THE PROBLEM> Extract every line of the material that holds the string "none".

##### INPUT FOR THIS TASK

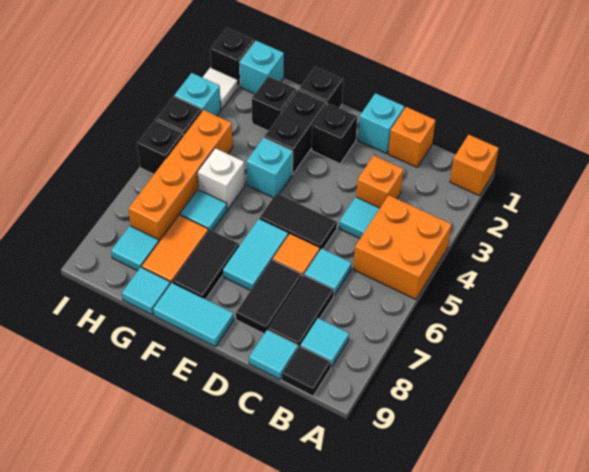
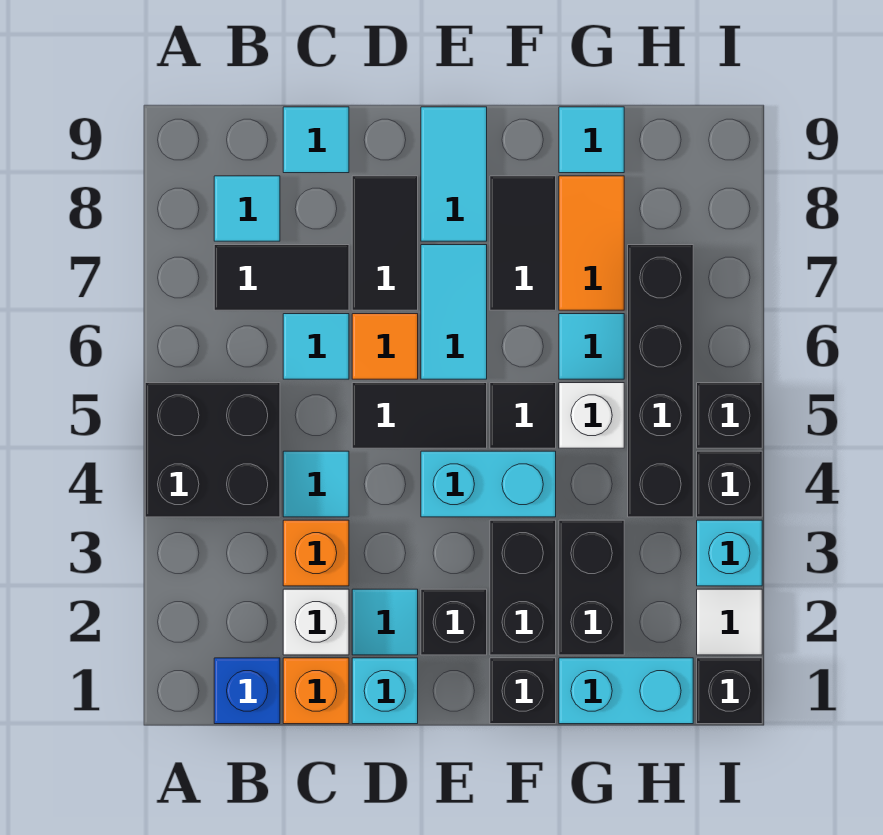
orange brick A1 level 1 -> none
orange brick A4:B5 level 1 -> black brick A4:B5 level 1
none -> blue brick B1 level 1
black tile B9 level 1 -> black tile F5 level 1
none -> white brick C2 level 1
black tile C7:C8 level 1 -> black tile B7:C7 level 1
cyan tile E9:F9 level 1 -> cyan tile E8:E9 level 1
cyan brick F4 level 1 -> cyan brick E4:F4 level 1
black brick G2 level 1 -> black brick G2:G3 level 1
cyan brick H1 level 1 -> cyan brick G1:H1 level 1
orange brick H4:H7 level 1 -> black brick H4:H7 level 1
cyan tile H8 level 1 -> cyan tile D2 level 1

##########
##### INPUT FOR THIS TASK

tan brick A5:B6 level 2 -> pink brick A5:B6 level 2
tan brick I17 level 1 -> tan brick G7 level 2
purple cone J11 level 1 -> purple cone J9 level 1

##########
##### INPUT FOR THIS TASK

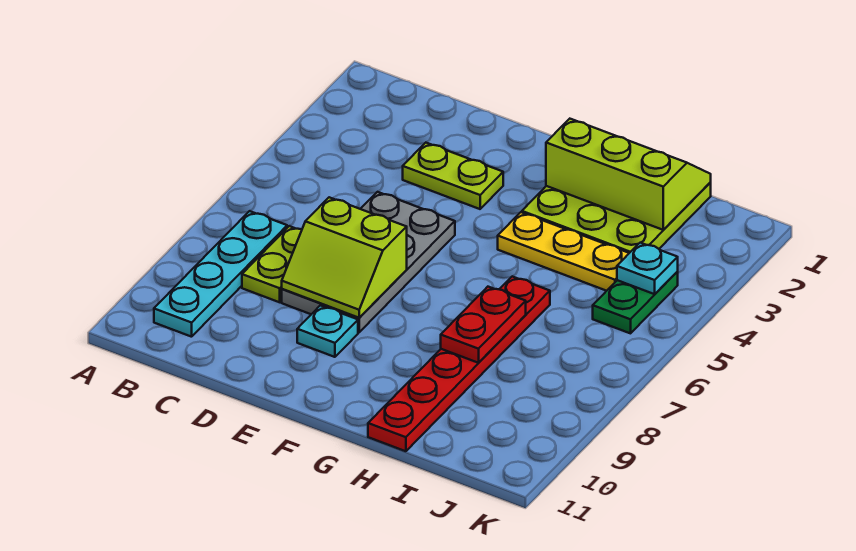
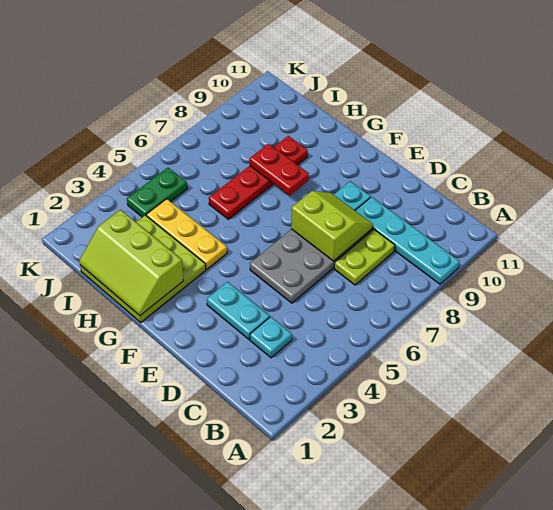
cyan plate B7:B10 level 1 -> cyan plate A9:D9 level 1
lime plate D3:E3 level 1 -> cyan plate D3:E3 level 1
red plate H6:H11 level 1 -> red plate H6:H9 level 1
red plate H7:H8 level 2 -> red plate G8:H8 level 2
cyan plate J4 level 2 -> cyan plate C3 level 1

##########

WRITTEN ANSWER>
orange brick A1 level 1 -> none
none -> blue brick B1 level 1
none -> white brick C2 level 1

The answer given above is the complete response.